* _Exercise objective_
Go from the first line below to the one with "none -> yellow brick G9:G10 level 1" and print each line exactly.

* _Working data_
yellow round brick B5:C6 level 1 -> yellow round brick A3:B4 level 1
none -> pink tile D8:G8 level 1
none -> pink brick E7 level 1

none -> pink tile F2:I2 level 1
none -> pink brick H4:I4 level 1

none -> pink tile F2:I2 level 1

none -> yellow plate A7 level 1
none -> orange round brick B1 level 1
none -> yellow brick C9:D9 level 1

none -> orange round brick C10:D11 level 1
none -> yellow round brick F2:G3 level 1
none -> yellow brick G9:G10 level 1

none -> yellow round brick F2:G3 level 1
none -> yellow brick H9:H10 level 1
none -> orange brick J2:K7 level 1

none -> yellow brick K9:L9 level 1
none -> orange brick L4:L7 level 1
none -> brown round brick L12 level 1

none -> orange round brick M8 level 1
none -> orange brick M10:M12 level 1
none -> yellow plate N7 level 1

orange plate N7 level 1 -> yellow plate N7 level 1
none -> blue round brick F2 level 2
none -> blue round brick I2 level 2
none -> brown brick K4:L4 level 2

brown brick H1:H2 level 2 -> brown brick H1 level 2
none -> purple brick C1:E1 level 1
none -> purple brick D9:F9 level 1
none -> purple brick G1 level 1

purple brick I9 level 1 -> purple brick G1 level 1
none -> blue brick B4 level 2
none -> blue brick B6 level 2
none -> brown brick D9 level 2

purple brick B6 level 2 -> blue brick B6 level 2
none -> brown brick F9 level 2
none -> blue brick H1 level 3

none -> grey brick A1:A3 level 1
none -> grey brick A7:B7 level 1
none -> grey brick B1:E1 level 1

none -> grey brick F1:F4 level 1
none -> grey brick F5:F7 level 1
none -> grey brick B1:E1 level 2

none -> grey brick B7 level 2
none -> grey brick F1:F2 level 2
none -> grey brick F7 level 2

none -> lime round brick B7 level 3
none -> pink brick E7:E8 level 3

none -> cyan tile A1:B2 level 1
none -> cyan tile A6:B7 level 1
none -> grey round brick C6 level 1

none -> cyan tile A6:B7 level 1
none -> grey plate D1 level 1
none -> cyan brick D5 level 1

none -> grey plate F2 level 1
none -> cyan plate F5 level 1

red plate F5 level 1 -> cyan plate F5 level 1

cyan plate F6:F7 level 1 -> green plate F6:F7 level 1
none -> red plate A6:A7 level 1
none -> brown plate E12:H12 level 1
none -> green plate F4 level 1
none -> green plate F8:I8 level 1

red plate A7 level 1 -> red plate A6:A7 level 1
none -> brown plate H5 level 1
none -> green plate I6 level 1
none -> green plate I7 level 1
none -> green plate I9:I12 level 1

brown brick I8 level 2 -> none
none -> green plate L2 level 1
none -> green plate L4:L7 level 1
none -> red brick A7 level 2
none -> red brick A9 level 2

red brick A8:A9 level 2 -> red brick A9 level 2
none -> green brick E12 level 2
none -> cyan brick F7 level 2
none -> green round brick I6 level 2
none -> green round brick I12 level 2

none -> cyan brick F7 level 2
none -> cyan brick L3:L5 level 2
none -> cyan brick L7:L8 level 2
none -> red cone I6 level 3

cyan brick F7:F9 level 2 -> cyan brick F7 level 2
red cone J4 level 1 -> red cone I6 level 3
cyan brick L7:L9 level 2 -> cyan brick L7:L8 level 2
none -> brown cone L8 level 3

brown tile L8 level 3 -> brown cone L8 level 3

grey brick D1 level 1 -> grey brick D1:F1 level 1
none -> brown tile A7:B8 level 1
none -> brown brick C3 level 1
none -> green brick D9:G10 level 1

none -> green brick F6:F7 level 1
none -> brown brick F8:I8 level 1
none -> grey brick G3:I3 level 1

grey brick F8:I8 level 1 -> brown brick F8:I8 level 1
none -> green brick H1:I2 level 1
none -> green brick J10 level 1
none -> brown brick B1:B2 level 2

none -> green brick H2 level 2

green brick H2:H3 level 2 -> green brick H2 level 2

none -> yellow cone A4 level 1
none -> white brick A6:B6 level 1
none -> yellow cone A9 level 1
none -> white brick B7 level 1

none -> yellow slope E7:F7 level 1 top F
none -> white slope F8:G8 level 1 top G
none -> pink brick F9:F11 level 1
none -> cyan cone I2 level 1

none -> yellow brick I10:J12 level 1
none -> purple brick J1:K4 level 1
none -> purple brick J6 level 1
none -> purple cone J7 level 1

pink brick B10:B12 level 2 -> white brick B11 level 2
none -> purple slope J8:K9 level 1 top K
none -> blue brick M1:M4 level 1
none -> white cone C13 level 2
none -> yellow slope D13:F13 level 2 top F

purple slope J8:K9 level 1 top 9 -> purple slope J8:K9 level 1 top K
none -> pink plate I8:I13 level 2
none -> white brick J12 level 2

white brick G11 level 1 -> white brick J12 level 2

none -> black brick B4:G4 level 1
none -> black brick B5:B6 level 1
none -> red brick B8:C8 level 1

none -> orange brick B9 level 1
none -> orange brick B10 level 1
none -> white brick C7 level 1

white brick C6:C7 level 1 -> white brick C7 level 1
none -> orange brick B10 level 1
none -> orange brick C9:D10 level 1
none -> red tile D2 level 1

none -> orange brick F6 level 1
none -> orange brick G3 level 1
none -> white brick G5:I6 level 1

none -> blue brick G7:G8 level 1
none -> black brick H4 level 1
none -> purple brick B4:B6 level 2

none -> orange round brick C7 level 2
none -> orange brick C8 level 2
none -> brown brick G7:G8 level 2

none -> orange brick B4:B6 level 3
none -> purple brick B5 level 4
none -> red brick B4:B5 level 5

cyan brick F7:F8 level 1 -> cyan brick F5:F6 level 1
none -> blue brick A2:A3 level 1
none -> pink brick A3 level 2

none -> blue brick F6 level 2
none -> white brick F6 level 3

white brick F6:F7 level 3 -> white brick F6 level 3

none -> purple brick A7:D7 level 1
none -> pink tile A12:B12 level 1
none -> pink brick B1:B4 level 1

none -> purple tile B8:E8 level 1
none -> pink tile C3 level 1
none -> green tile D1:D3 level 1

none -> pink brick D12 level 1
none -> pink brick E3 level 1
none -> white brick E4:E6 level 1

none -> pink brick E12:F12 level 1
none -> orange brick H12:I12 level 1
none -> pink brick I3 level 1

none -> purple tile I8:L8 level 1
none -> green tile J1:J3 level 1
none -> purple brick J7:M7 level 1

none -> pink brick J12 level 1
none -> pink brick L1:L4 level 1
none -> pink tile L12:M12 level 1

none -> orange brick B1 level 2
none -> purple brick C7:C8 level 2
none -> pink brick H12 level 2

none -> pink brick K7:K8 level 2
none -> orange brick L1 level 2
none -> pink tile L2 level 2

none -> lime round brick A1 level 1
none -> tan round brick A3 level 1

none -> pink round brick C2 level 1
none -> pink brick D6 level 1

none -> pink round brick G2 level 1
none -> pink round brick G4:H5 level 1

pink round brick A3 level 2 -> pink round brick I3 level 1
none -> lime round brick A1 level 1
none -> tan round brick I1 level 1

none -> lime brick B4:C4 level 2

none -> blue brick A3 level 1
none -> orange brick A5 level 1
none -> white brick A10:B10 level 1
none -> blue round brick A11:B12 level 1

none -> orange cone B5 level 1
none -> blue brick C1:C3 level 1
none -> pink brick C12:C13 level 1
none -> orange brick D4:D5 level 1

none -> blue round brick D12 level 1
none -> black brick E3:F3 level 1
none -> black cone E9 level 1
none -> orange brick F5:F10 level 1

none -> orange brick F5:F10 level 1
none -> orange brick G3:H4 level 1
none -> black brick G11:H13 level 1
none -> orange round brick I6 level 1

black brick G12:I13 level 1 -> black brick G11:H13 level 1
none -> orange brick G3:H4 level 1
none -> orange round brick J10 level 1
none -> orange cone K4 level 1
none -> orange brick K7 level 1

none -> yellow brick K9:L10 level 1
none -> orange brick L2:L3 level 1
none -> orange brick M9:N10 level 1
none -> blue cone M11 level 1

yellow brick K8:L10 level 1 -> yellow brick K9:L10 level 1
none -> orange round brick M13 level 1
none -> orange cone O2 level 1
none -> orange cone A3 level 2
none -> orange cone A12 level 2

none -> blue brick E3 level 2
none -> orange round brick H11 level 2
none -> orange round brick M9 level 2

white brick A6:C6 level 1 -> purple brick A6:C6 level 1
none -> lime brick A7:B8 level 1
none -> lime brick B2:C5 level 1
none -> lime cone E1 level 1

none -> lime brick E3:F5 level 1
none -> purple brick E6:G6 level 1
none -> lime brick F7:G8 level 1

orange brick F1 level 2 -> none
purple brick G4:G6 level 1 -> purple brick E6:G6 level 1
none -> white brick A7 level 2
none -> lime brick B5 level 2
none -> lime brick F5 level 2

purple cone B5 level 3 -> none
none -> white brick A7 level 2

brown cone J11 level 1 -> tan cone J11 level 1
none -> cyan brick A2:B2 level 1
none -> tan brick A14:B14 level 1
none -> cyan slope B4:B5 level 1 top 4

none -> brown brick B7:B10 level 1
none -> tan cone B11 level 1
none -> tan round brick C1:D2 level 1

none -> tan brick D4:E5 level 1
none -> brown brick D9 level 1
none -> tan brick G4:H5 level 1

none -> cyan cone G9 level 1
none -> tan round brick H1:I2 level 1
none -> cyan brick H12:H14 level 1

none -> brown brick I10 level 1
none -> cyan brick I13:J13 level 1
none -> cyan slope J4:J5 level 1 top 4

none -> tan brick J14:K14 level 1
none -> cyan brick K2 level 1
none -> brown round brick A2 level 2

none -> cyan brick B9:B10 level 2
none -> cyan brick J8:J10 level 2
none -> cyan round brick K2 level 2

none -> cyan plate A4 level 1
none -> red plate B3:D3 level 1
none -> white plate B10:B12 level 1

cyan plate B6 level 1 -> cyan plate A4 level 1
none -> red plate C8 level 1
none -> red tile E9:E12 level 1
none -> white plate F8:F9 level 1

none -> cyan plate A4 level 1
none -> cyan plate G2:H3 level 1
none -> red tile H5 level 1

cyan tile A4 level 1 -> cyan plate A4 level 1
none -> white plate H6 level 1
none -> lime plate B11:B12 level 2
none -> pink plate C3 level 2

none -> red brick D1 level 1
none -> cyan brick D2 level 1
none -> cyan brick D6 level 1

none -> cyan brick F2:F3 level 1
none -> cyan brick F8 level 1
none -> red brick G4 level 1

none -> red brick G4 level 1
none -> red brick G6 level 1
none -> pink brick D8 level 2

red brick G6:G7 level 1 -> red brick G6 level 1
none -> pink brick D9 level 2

* _Response area_
yellow round brick B5:C6 level 1 -> yellow round brick A3:B4 level 1
none -> pink tile D8:G8 level 1
none -> pink brick E7 level 1

none -> pink tile F2:I2 level 1
none -> pink brick H4:I4 level 1

none -> pink tile F2:I2 level 1

none -> yellow plate A7 level 1
none -> orange round brick B1 level 1
none -> yellow brick C9:D9 level 1

none -> orange round brick C10:D11 level 1
none -> yellow round brick F2:G3 level 1
none -> yellow brick G9:G10 level 1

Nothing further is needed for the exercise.